● EXERCISE DATA
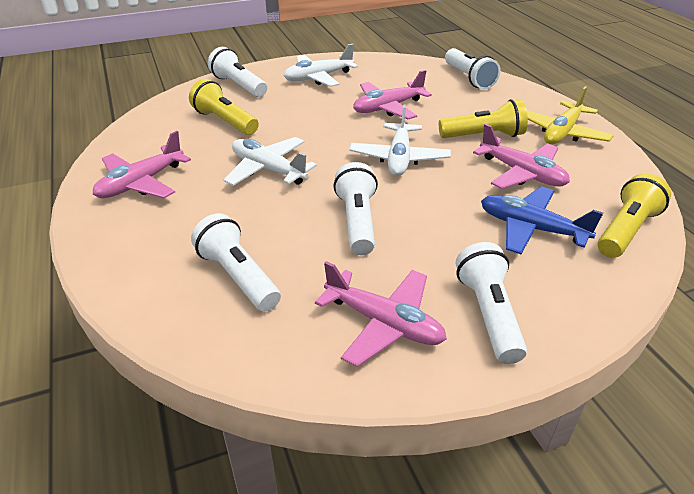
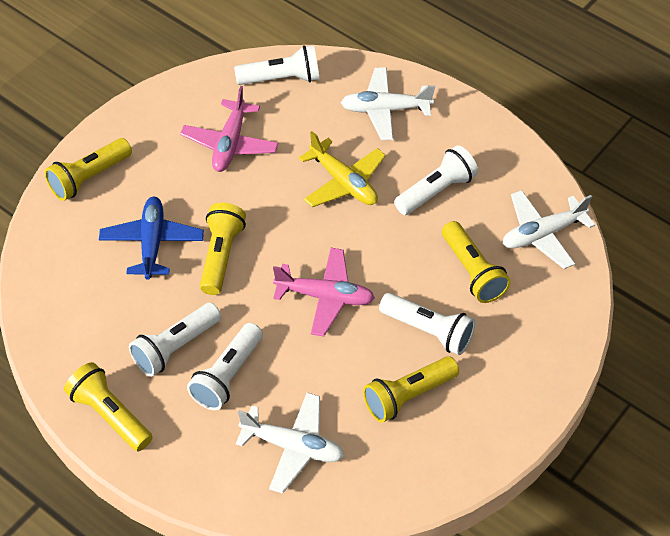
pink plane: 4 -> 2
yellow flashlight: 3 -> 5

==

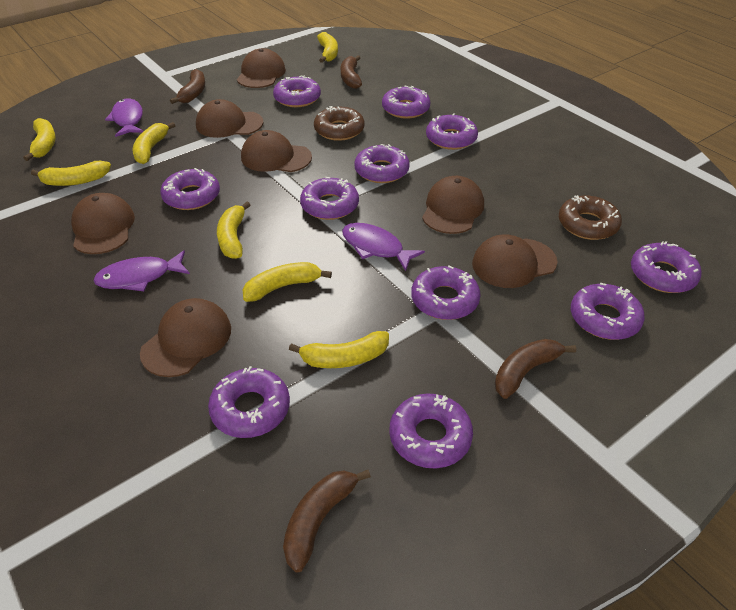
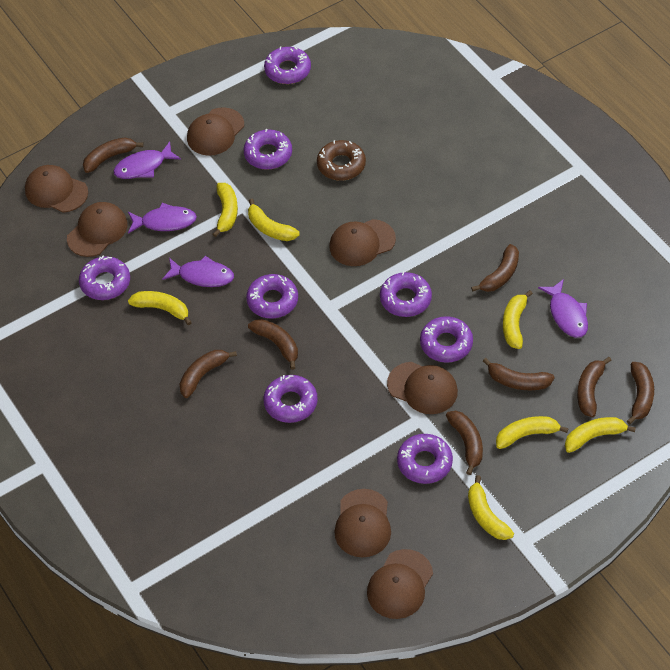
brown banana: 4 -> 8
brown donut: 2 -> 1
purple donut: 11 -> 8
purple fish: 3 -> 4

...

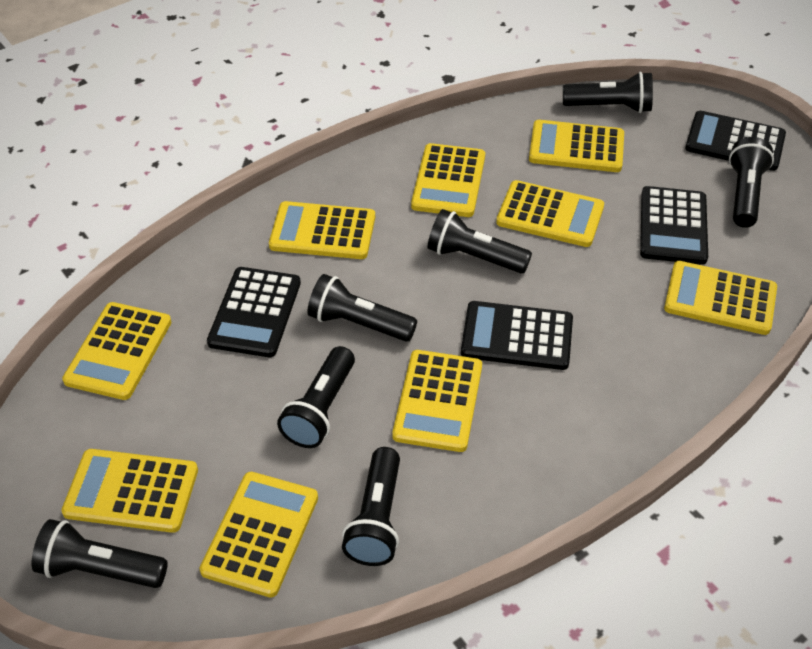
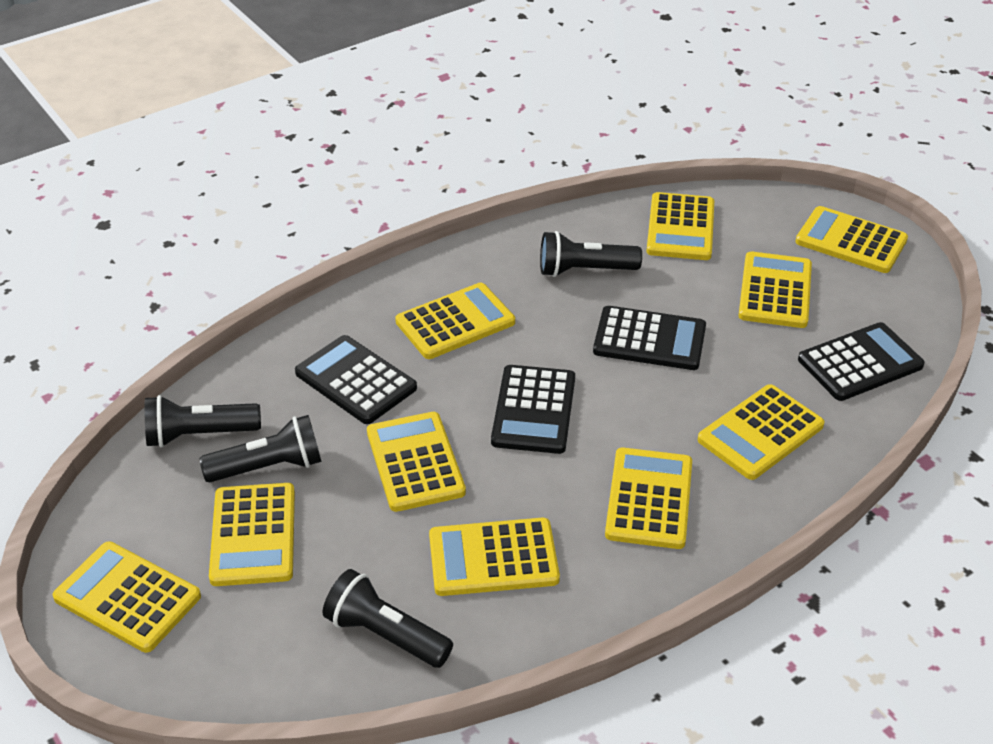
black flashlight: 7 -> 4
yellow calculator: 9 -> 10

● PROBLEM DETAILS
How many of the lines above include the word "flashlight"? State that number and nothing else.

● TASK RESULT
2